*Exercise details*. Beneath this instruction is a block of data; output from it exactly the lines that run from the one containing "green phone: 1 -> 0" through the one containing "yellow pencil: 2 -> 1", inclusive.

*Exercise material*.

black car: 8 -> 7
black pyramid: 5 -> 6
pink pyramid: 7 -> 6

--

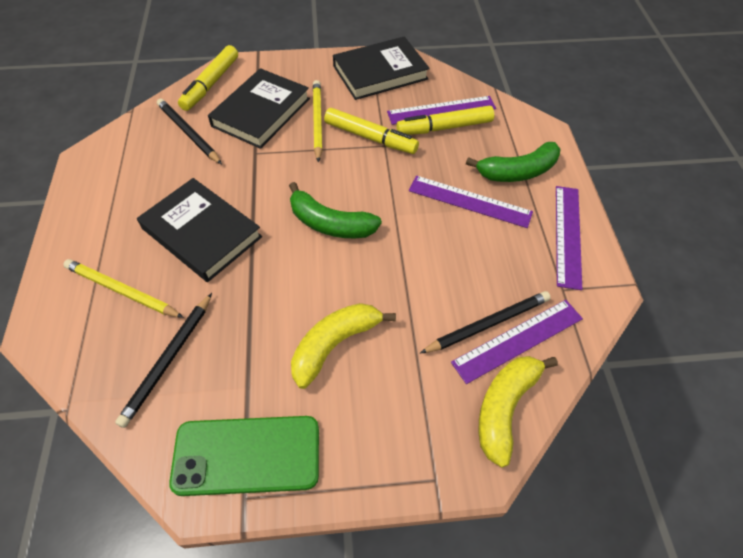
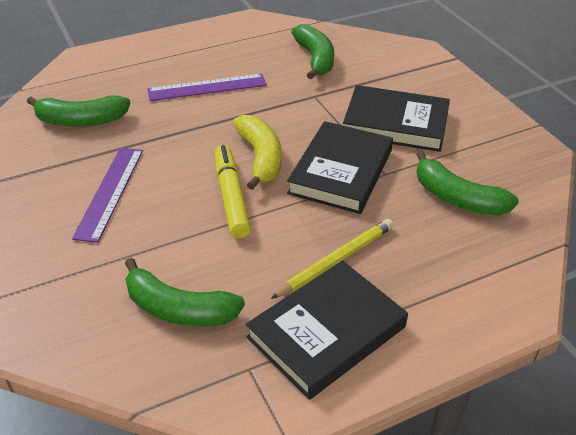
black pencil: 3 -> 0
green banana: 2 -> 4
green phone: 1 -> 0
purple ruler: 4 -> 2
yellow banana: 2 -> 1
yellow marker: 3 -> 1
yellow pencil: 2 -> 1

---

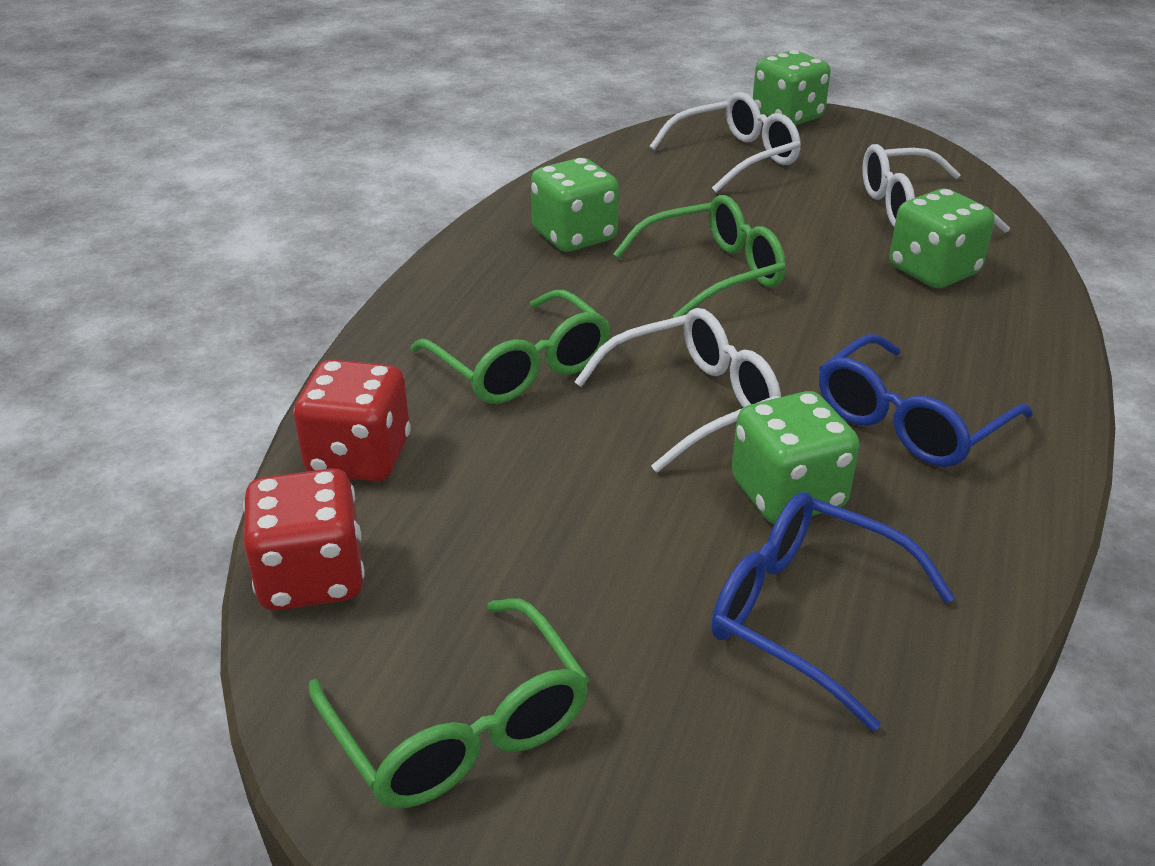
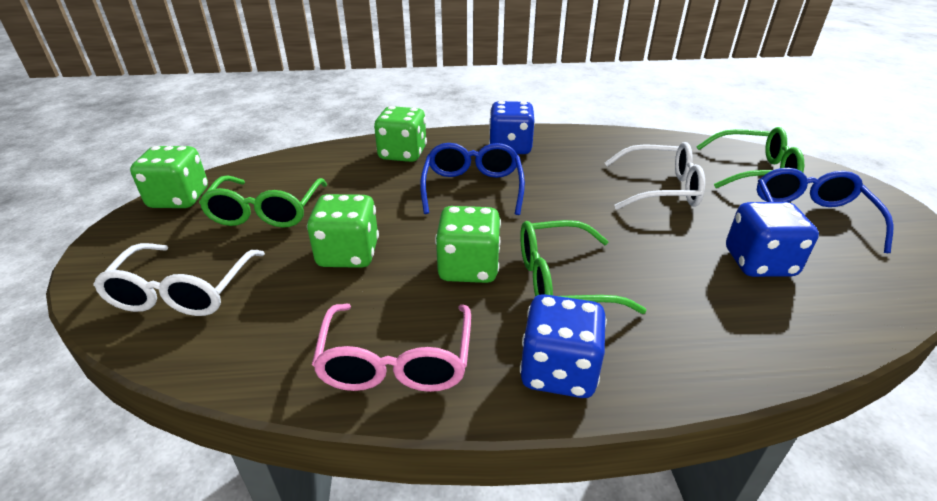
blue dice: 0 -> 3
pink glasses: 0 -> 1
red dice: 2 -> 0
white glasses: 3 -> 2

*Answer space*.
green phone: 1 -> 0
purple ruler: 4 -> 2
yellow banana: 2 -> 1
yellow marker: 3 -> 1
yellow pencil: 2 -> 1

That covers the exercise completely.